(PROVIDED INFORMATION)
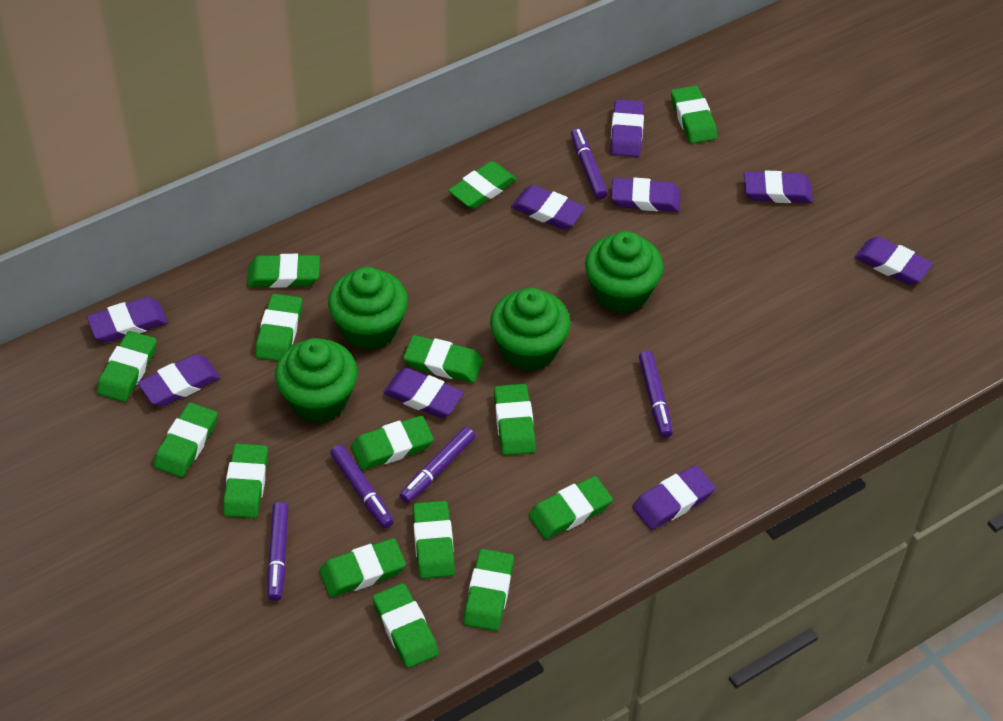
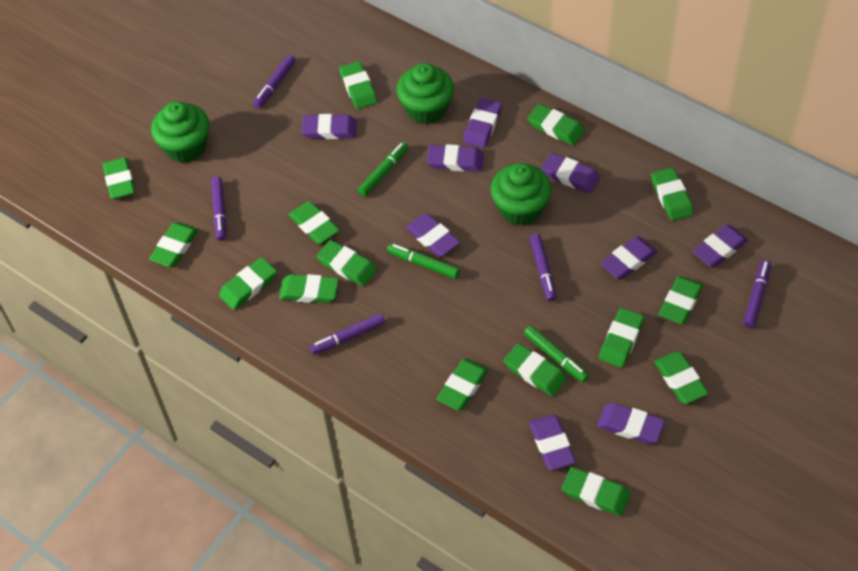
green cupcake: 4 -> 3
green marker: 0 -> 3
(End PROVIDED INFORMATION)
(PROVIDED INFORMATION)
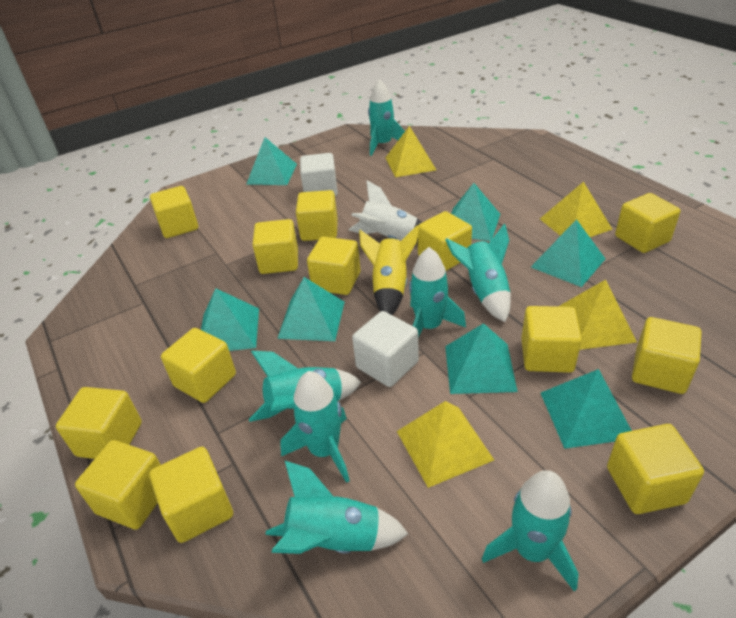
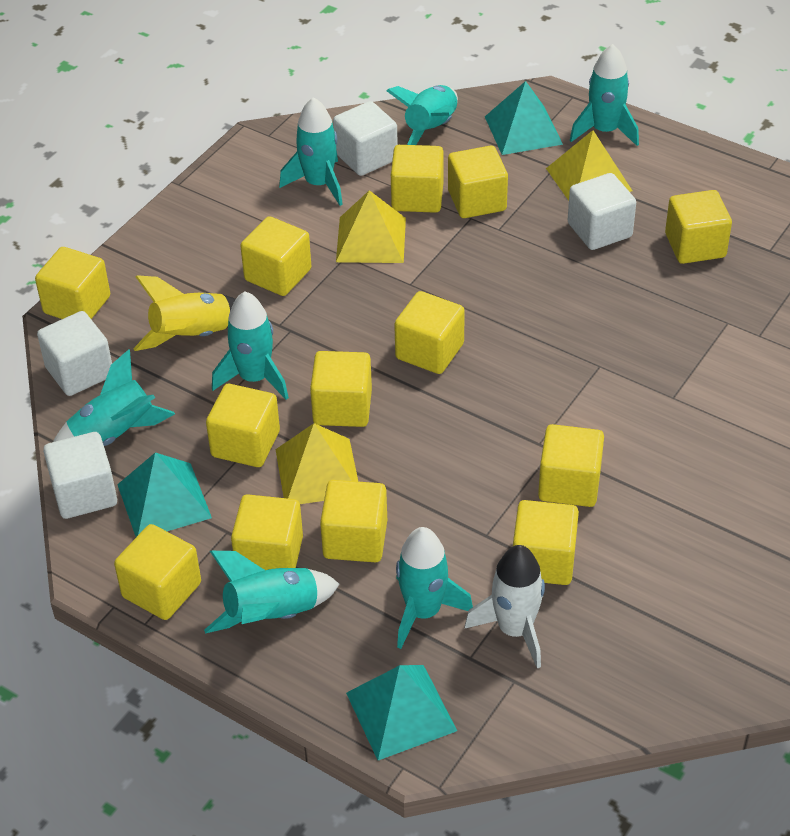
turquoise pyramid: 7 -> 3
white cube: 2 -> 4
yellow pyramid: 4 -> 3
(End PROVIDED INFORMATION)
(PROVIDED INFORMATION)
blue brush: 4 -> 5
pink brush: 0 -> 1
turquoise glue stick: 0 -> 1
(End PROVIDED INFORMATION)
**GOAL OF THE EXERCISE**
What lines in the material above hold the string "pyramid"? List them.

**EXPECTED OUTPUT**
turquoise pyramid: 7 -> 3
yellow pyramid: 4 -> 3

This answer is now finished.